-------- Material provided --------

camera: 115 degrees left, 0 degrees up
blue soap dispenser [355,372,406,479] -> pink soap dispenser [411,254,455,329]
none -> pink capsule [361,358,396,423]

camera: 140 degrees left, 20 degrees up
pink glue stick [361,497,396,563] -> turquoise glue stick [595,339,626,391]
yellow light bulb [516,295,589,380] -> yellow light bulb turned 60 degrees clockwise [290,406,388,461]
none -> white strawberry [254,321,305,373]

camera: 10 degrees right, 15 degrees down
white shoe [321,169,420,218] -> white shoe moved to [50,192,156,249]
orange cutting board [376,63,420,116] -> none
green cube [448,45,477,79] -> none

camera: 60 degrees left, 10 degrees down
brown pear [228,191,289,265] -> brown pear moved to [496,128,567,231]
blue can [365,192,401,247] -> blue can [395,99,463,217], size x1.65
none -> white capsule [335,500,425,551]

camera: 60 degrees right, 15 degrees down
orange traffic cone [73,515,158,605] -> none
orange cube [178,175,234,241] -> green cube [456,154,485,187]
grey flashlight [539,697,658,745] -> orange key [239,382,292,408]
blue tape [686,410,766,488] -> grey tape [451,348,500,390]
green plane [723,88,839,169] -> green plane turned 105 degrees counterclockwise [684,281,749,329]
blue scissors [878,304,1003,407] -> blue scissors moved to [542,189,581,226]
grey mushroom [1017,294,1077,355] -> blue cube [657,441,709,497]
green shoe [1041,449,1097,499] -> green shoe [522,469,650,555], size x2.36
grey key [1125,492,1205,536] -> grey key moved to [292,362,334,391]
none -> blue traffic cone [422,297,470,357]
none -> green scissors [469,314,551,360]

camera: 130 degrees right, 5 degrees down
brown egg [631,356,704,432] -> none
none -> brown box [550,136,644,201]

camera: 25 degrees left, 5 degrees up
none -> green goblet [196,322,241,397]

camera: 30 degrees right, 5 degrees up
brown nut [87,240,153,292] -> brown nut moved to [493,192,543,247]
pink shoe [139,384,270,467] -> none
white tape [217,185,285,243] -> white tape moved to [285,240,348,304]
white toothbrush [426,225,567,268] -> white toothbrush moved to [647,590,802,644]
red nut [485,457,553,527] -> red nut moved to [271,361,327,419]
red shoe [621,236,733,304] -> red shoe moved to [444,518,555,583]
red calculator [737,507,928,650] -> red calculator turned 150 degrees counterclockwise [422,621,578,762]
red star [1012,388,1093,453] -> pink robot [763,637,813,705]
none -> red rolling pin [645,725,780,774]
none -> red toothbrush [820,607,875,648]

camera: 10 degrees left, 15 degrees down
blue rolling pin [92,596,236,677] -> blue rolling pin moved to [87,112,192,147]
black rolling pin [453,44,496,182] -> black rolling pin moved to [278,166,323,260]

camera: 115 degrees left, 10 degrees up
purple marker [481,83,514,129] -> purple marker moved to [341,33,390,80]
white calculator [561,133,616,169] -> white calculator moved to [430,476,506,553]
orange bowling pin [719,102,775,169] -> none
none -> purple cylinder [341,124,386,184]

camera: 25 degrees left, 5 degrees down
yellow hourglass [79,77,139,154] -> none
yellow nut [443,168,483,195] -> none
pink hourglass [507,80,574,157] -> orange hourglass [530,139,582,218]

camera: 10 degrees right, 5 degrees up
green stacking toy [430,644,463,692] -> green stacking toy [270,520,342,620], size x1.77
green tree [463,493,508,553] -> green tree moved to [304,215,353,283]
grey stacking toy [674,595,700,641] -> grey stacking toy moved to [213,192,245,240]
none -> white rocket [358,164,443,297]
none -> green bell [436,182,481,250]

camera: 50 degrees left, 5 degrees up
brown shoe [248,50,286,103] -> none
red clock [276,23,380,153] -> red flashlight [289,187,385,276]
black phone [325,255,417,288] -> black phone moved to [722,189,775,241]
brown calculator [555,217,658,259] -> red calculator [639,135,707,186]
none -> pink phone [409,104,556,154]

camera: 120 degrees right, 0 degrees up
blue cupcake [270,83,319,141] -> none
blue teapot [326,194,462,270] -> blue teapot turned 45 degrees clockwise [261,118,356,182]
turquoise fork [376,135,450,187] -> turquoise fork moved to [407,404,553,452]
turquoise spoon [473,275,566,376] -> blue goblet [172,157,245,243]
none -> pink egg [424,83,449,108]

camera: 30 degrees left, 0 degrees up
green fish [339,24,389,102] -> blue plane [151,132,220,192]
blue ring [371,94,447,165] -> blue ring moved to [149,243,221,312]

--------

[Work order] The required output is the line holding "green tree [463,493,508,553]" plus every line after it in the data, reproduced exactly.

[Answer box]
green tree [463,493,508,553] -> green tree moved to [304,215,353,283]
grey stacking toy [674,595,700,641] -> grey stacking toy moved to [213,192,245,240]
none -> white rocket [358,164,443,297]
none -> green bell [436,182,481,250]

camera: 50 degrees left, 5 degrees up
brown shoe [248,50,286,103] -> none
red clock [276,23,380,153] -> red flashlight [289,187,385,276]
black phone [325,255,417,288] -> black phone moved to [722,189,775,241]
brown calculator [555,217,658,259] -> red calculator [639,135,707,186]
none -> pink phone [409,104,556,154]

camera: 120 degrees right, 0 degrees up
blue cupcake [270,83,319,141] -> none
blue teapot [326,194,462,270] -> blue teapot turned 45 degrees clockwise [261,118,356,182]
turquoise fork [376,135,450,187] -> turquoise fork moved to [407,404,553,452]
turquoise spoon [473,275,566,376] -> blue goblet [172,157,245,243]
none -> pink egg [424,83,449,108]

camera: 30 degrees left, 0 degrees up
green fish [339,24,389,102] -> blue plane [151,132,220,192]
blue ring [371,94,447,165] -> blue ring moved to [149,243,221,312]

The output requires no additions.